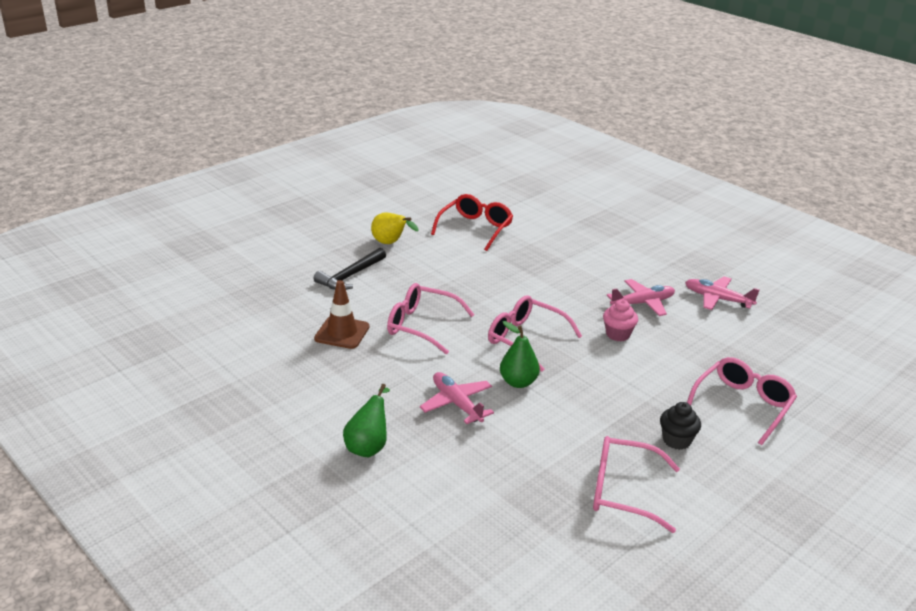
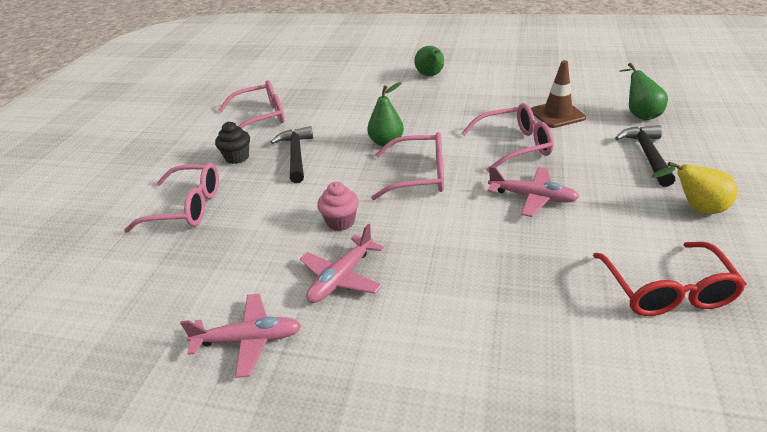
camera: 150 degrees right, 5 degrees up
(287, 301) = (640, 114): none -> green pear
(457, 403) = (411, 113): pink plane -> pink plane (532, 197)
(614, 412) = (296, 155): none -> black hammer
(743, 405) = (187, 207): pink glasses -> pink glasses turned 90 degrees counterclockwise

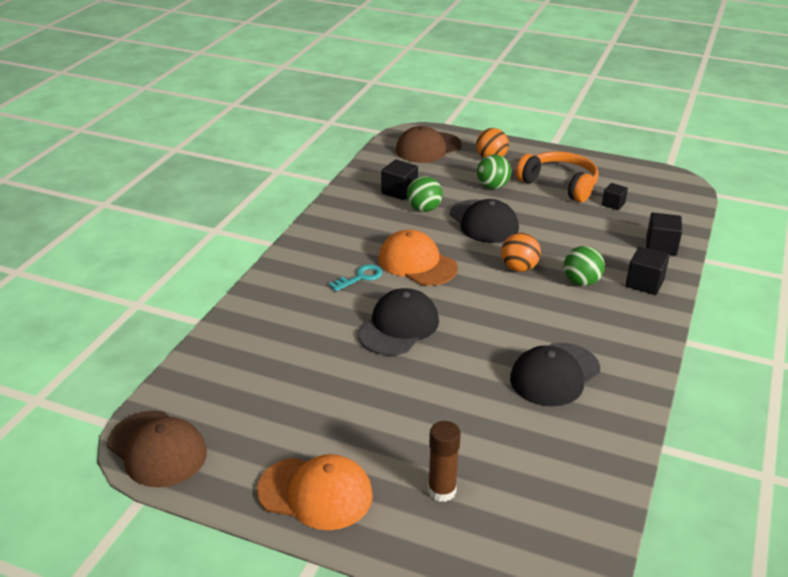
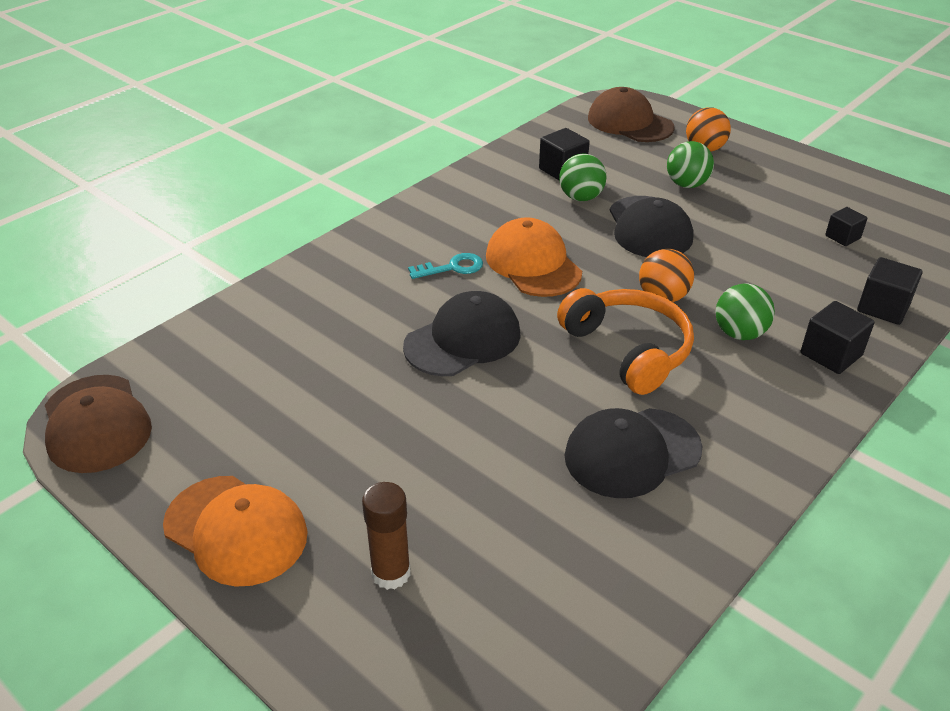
camera: 20 degrees right, 5 degrees up
(428, 148) = (629, 123): brown cap -> brown cap turned 60 degrees clockwise
(559, 184) = (780, 197): orange headphones -> orange headphones (628, 349)

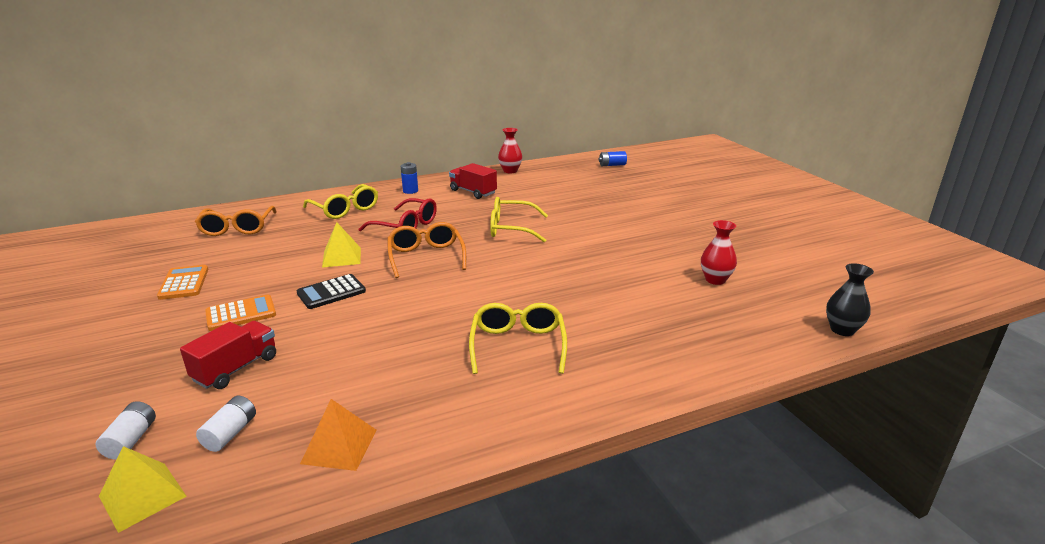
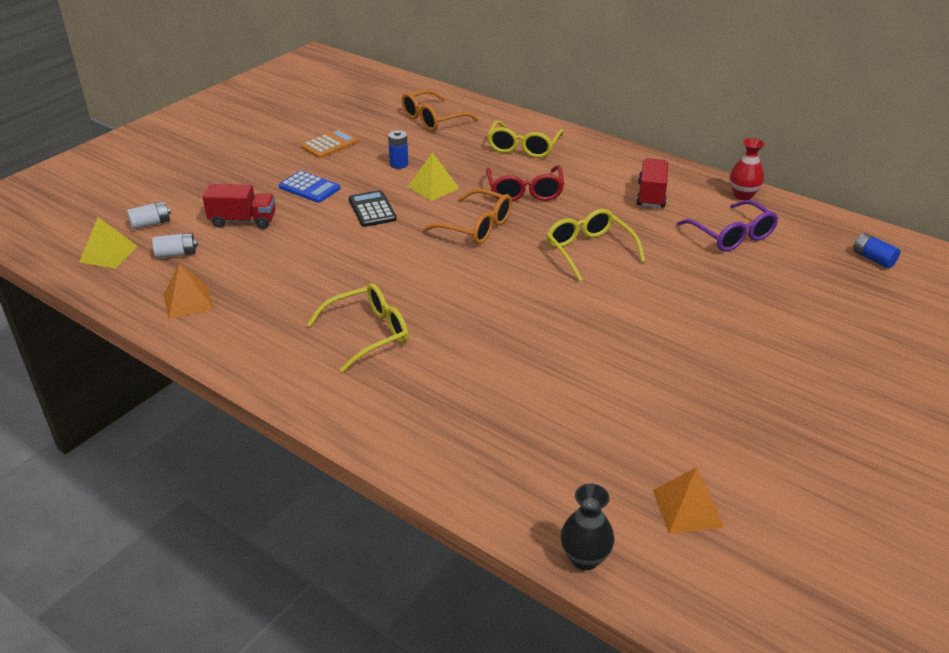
camera: 60 degrees right, 10 degrees up
(241, 314) = (309, 188): orange calculator -> blue calculator
(331, 292) = (372, 209): black calculator -> black calculator turned 45 degrees clockwise
(410, 191) = (606, 160): blue battery -> blue battery (399, 164)
(426, 257) = (476, 227): orange glasses -> orange glasses turned 75 degrees clockwise
(548, 186) = (732, 236): none -> purple glasses
(715, 280) = (615, 428): red vase -> none
(805, 282) = (687, 508): none -> orange pyramid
____________________
§ **Work to complete**
The first line of the entries, the line containing "(428, 148) = (629, 123): brown", and every line between them are to be output exactly; pictures are not.

§ **Answer below**
camera: 150 degrees right, 5 degrees up
(287, 301) = (640, 114): none -> green pear
(457, 403) = (411, 113): pink plane -> pink plane (532, 197)
(614, 412) = (296, 155): none -> black hammer
(743, 405) = (187, 207): pink glasses -> pink glasses turned 90 degrees counterclockwise

camera: 20 degrees right, 5 degrees up
(428, 148) = (629, 123): brown cap -> brown cap turned 60 degrees clockwise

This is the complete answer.